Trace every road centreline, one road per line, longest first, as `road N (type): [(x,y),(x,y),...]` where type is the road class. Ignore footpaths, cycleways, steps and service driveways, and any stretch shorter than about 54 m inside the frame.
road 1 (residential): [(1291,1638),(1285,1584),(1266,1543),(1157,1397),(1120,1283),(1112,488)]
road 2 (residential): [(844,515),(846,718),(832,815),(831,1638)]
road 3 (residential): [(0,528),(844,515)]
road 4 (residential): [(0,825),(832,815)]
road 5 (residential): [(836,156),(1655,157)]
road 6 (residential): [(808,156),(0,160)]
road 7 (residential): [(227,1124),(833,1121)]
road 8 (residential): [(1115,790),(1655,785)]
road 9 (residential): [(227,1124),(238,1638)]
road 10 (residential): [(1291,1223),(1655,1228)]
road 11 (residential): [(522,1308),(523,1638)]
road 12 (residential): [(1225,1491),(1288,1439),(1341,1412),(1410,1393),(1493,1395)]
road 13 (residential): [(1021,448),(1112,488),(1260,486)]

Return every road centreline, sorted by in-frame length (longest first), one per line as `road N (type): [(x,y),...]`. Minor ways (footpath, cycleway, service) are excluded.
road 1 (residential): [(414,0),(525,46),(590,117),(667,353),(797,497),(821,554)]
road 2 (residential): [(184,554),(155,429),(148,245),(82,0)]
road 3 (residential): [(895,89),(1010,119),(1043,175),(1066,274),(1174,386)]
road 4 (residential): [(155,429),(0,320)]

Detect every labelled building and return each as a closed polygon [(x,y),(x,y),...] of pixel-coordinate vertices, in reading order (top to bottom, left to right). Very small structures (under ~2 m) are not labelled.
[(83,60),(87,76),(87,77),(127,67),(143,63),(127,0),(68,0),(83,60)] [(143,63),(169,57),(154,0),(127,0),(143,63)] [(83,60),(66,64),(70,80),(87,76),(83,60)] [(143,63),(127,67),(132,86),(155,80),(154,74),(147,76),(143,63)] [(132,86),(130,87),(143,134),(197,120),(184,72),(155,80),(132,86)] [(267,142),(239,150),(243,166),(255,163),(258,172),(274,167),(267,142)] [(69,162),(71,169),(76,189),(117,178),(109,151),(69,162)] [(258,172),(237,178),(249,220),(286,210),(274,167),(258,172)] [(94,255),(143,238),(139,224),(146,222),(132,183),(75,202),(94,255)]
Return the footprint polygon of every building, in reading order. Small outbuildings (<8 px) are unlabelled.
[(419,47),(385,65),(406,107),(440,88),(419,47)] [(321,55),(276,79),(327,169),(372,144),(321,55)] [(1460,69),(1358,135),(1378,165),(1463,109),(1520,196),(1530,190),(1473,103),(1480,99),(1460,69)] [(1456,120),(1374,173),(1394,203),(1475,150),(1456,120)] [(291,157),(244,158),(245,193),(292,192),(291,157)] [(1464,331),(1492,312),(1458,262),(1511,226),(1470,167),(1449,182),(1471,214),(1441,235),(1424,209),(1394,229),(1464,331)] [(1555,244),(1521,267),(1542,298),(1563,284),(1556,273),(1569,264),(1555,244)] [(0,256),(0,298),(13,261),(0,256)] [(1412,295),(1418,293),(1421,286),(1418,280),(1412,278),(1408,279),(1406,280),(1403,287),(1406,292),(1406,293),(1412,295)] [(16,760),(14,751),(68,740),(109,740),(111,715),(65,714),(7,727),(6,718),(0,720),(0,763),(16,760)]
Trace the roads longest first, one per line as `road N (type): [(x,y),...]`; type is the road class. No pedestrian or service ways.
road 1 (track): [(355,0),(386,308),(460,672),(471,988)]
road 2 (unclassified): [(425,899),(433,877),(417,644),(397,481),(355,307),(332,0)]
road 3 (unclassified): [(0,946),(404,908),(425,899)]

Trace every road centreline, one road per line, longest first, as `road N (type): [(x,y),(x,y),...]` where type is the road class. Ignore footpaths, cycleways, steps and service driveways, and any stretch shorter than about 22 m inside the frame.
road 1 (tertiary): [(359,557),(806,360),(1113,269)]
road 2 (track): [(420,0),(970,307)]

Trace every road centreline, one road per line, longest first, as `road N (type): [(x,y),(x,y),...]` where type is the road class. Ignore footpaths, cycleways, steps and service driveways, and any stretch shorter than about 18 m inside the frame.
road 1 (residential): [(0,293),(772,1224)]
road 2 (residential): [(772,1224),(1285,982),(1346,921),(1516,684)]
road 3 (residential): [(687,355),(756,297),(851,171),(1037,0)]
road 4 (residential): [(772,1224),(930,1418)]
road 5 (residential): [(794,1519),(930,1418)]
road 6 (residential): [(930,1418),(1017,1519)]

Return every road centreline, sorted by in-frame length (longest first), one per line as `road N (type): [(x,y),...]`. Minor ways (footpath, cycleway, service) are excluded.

....

## [Aim of the exercise]
Copy each line of the data exactly, please.

## [Final answer]
Trace every road centreline, one road per line, longest first, as `road N (type): [(x,y),(x,y),...]` where type is the road class. Ignore footpaths, cycleways, steps and service driveways, and any stretch shorter than about 54 m inside the frame.
road 1 (residential): [(1291,1638),(1285,1584),(1266,1543),(1157,1397),(1120,1283),(1112,488)]
road 2 (residential): [(844,515),(846,718),(832,815),(831,1638)]
road 3 (residential): [(0,528),(844,515)]
road 4 (residential): [(0,825),(832,815)]
road 5 (residential): [(836,156),(1655,157)]
road 6 (residential): [(808,156),(0,160)]
road 7 (residential): [(227,1124),(833,1121)]
road 8 (residential): [(1115,790),(1655,785)]
road 9 (residential): [(227,1124),(238,1638)]
road 10 (residential): [(1291,1223),(1655,1228)]
road 11 (residential): [(522,1308),(523,1638)]
road 12 (residential): [(1225,1491),(1288,1439),(1341,1412),(1410,1393),(1493,1395)]
road 13 (residential): [(1021,448),(1112,488),(1260,486)]

Return every road centreline, sorted by in-frame length (longest first), one per line as `road N (type): [(x,y),...]`. Minor ways (footpath, cycleway, service) are excluded.
road 1 (residential): [(414,0),(525,46),(590,117),(667,353),(797,497),(821,554)]
road 2 (residential): [(184,554),(155,429),(148,245),(82,0)]
road 3 (residential): [(895,89),(1010,119),(1043,175),(1066,274),(1174,386)]
road 4 (residential): [(155,429),(0,320)]

Detect every labelled building and return each as a closed polygon [(x,y),(x,y),...] of pixel-coordinate vertices, in reading order (top to bottom, left to right). Very small structures (under ~2 m) are not labelled.
[(83,60),(87,76),(87,77),(127,67),(143,63),(127,0),(68,0),(83,60)] [(143,63),(169,57),(154,0),(127,0),(143,63)] [(83,60),(66,64),(70,80),(87,76),(83,60)] [(143,63),(127,67),(132,86),(155,80),(154,74),(147,76),(143,63)] [(132,86),(130,87),(143,134),(197,120),(184,72),(155,80),(132,86)] [(267,142),(239,150),(243,166),(255,163),(258,172),(274,167),(267,142)] [(69,162),(71,169),(76,189),(117,178),(109,151),(69,162)] [(258,172),(237,178),(249,220),(286,210),(274,167),(258,172)] [(94,255),(143,238),(139,224),(146,222),(132,183),(75,202),(94,255)]
Return the footprint polygon of every building, in reading order. Small outbuildings (<8 px) are unlabelled.
[(419,47),(385,65),(406,107),(440,88),(419,47)] [(321,55),(276,79),(327,169),(372,144),(321,55)] [(1460,69),(1358,135),(1378,165),(1463,109),(1520,196),(1530,190),(1473,103),(1480,99),(1460,69)] [(1456,120),(1374,173),(1394,203),(1475,150),(1456,120)] [(291,157),(244,158),(245,193),(292,192),(291,157)] [(1464,331),(1492,312),(1458,262),(1511,226),(1470,167),(1449,182),(1471,214),(1441,235),(1424,209),(1394,229),(1464,331)] [(1555,244),(1521,267),(1542,298),(1563,284),(1556,273),(1569,264),(1555,244)] [(0,256),(0,298),(13,261),(0,256)] [(1412,295),(1418,293),(1421,286),(1418,280),(1412,278),(1408,279),(1406,280),(1403,287),(1406,292),(1406,293),(1412,295)] [(16,760),(14,751),(68,740),(109,740),(111,715),(65,714),(7,727),(6,718),(0,720),(0,763),(16,760)]
Trace the roads longest first, one per line as `road N (type): [(x,y),...]`; type is the road class. No pedestrian or service ways.
road 1 (track): [(355,0),(386,308),(460,672),(471,988)]
road 2 (unclassified): [(425,899),(433,877),(417,644),(397,481),(355,307),(332,0)]
road 3 (unclassified): [(0,946),(404,908),(425,899)]

Trace every road centreline, one road per line, longest first, as `road N (type): [(x,y),(x,y),...]` where type is the road class. Ignore footpaths, cycleways, steps and service driveways, and any stretch shorter than about 22 m inside the frame.
road 1 (tertiary): [(359,557),(806,360),(1113,269)]
road 2 (track): [(420,0),(970,307)]

Trace every road centreline, one road per line, longest first, as `road N (type): [(x,y),(x,y),...]` where type is the road class. Ignore footpaths, cycleways, steps and service driveways, and any stretch shorter than about 18 m inside the frame.
road 1 (residential): [(0,293),(772,1224)]
road 2 (residential): [(772,1224),(1285,982),(1346,921),(1516,684)]
road 3 (residential): [(687,355),(756,297),(851,171),(1037,0)]
road 4 (residential): [(772,1224),(930,1418)]
road 5 (residential): [(794,1519),(930,1418)]
road 6 (residential): [(930,1418),(1017,1519)]

Return every road centreline, sorted by in-frame length (longest first), one per line as `road N (type): [(x,y),...]`. Minor ways (footpath, cycleway, service) are excluded.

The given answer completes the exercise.